▶ [WHAT THIS TASK INVOLVES] Copy every line that holds the string "camera" from the data below.
——
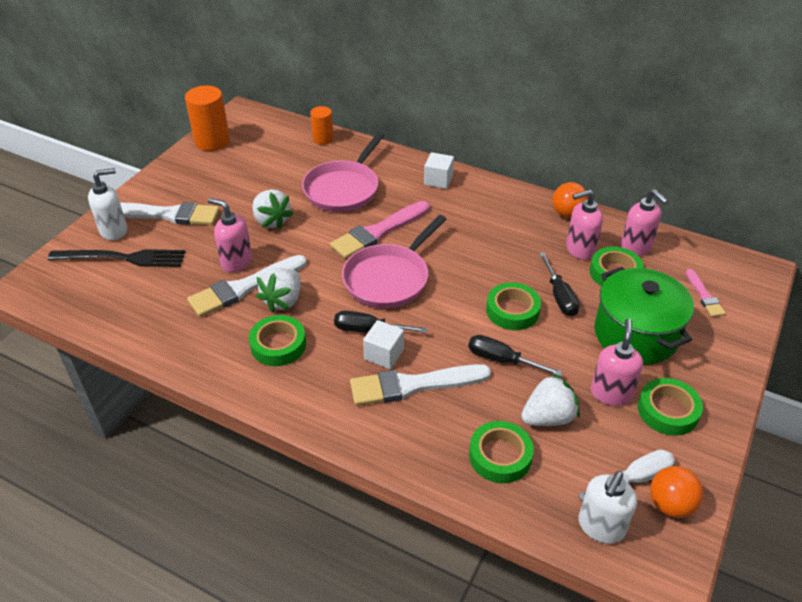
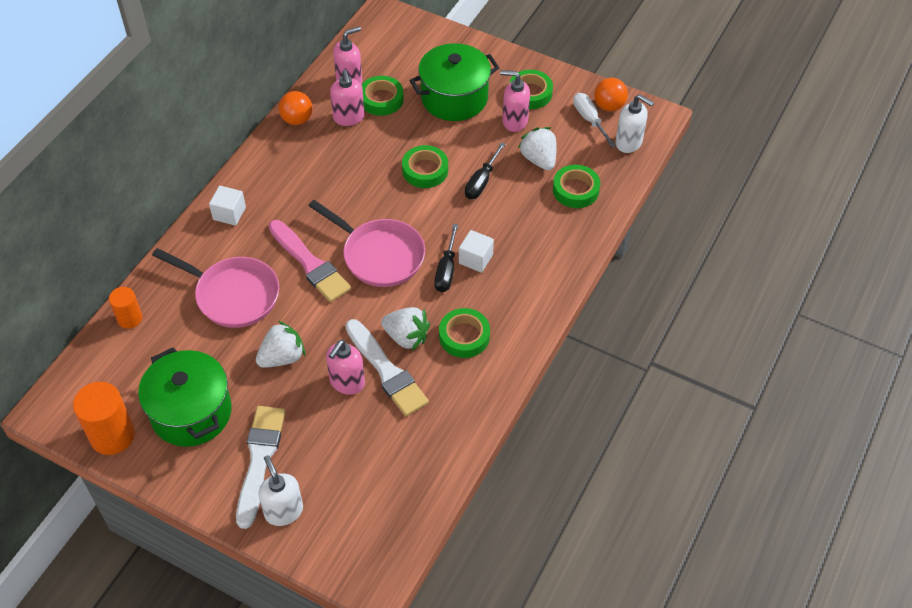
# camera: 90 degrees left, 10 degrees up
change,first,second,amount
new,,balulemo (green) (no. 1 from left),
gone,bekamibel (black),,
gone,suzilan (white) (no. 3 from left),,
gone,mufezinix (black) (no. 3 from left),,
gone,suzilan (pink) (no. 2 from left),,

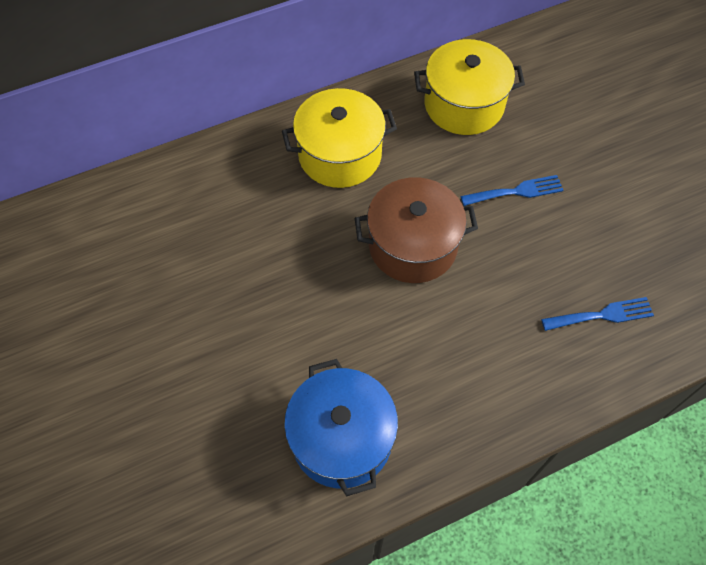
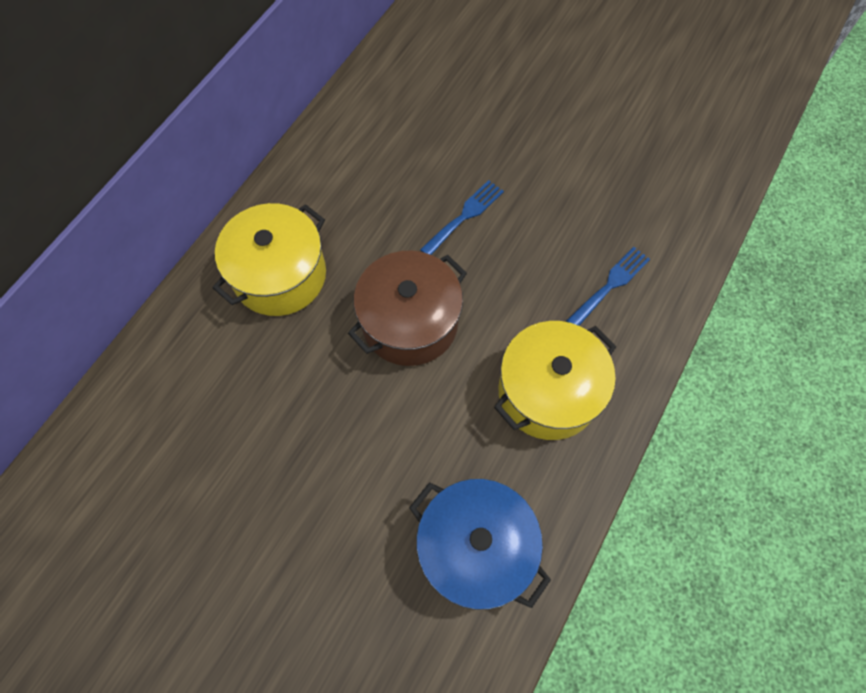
# camera: 35 degrees left, 5 degrees up
change,first,second,amount
shifted,balulemo (yellow) (no. 2 from left),,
——
▶ [RESPONSE TO THE EXERCISE]
# camera: 90 degrees left, 10 degrees up
# camera: 35 degrees left, 5 degrees up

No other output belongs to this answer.